**DATA**.
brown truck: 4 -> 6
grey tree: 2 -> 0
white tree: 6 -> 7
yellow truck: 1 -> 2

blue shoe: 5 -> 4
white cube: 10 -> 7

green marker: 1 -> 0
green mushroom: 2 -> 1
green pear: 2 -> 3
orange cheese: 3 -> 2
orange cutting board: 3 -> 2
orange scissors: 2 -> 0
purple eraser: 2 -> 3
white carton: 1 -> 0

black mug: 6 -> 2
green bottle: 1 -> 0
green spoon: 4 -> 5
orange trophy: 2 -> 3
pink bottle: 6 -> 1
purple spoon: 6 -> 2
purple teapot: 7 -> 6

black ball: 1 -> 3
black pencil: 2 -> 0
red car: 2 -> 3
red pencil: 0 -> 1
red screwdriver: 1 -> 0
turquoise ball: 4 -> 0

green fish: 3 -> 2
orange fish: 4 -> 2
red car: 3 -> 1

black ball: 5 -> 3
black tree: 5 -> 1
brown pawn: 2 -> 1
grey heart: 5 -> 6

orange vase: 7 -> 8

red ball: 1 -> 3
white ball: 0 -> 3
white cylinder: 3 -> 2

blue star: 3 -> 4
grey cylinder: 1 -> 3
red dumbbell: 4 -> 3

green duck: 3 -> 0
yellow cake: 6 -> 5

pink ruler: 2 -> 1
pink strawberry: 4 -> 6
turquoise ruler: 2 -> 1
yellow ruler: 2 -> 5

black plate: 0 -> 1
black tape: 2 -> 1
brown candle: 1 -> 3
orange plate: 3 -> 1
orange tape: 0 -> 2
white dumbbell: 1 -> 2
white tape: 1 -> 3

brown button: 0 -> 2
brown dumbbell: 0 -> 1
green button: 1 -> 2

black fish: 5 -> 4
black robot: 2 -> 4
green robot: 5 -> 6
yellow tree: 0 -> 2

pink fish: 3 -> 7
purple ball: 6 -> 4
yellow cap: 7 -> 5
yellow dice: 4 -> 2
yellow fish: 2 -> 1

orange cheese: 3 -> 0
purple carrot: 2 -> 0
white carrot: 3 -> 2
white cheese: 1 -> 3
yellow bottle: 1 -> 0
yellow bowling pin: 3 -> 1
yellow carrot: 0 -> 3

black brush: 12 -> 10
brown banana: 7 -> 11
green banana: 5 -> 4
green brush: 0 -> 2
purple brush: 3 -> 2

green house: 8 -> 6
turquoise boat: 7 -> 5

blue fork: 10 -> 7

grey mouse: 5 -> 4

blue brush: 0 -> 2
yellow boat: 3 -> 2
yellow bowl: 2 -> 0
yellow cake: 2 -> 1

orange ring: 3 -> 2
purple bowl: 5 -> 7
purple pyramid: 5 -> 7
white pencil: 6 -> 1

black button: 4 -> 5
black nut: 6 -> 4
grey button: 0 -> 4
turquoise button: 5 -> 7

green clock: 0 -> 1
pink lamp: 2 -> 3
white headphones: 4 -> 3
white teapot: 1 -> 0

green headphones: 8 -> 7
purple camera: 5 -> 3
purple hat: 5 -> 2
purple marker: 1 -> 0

**ASSIGNMENT**.
In the material above, which lines contain "white"? Copy each of them.

**WRITTEN ANSWER**.
white tree: 6 -> 7
white cube: 10 -> 7
white carton: 1 -> 0
white ball: 0 -> 3
white cylinder: 3 -> 2
white dumbbell: 1 -> 2
white tape: 1 -> 3
white carrot: 3 -> 2
white cheese: 1 -> 3
white pencil: 6 -> 1
white headphones: 4 -> 3
white teapot: 1 -> 0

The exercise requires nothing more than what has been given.